[To do]: Every record must be copied exactly, except that pictures are dropped.

[Data for processing]:
========
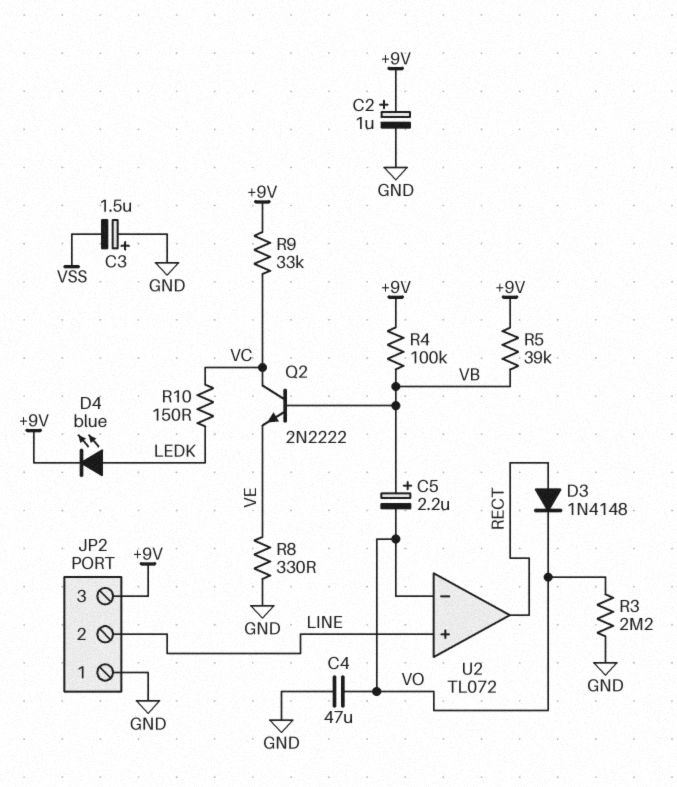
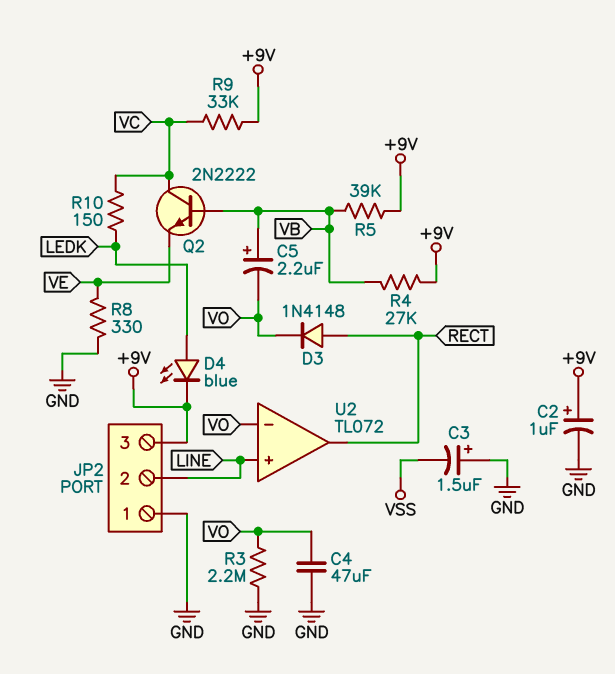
R4: 100k (+9V, VB) -> 27k (+9V, VB)

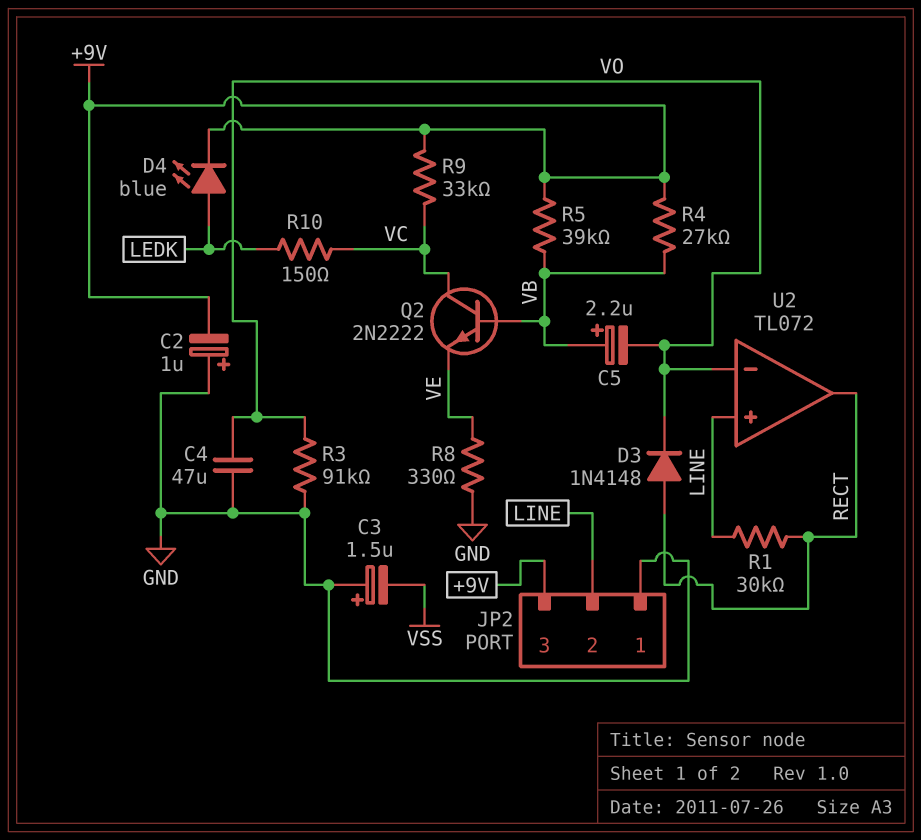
C2: 1uF (plus +9V, minus GND) -> 1uF (plus GND, minus +9V)
R1: none -> 30k (LINE, RECT)
R3: 2.2M (GND, VO) -> 91k (GND, VO)

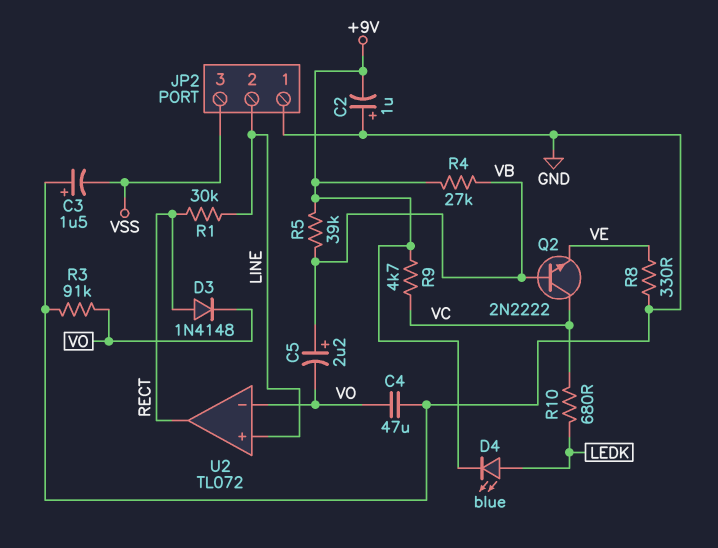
JP2 pin 3: +9V -> VSS
R9: 33k (+9V, VC) -> 4.7k (+9V, VC)
R10: 150 (LEDK, VC) -> 680 (LEDK, VC)

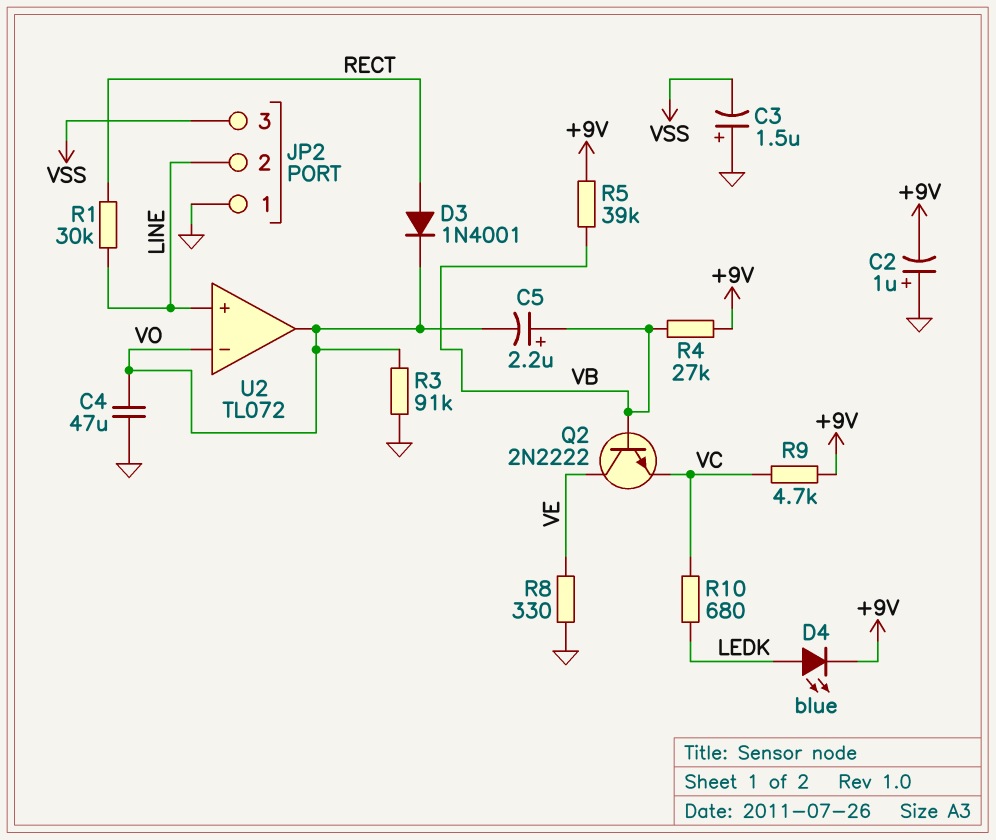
D3: diode 1N4148 (A RECT, K VO) -> diode 1N4001 (A RECT, K VO)
Q2: NPN 2N2222 (B VB, C VC, E VE) -> NPN 2N2222 (B VB, C VE, E VC)
U2 pin out: RECT -> VO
========
[Result of the exercise]:
R4: 100k (+9V, VB) -> 27k (+9V, VB)

C2: 1uF (plus +9V, minus GND) -> 1uF (plus GND, minus +9V)
R1: none -> 30k (LINE, RECT)
R3: 2.2M (GND, VO) -> 91k (GND, VO)

JP2 pin 3: +9V -> VSS
R9: 33k (+9V, VC) -> 4.7k (+9V, VC)
R10: 150 (LEDK, VC) -> 680 (LEDK, VC)

D3: diode 1N4148 (A RECT, K VO) -> diode 1N4001 (A RECT, K VO)
Q2: NPN 2N2222 (B VB, C VC, E VE) -> NPN 2N2222 (B VB, C VE, E VC)
U2 pin out: RECT -> VO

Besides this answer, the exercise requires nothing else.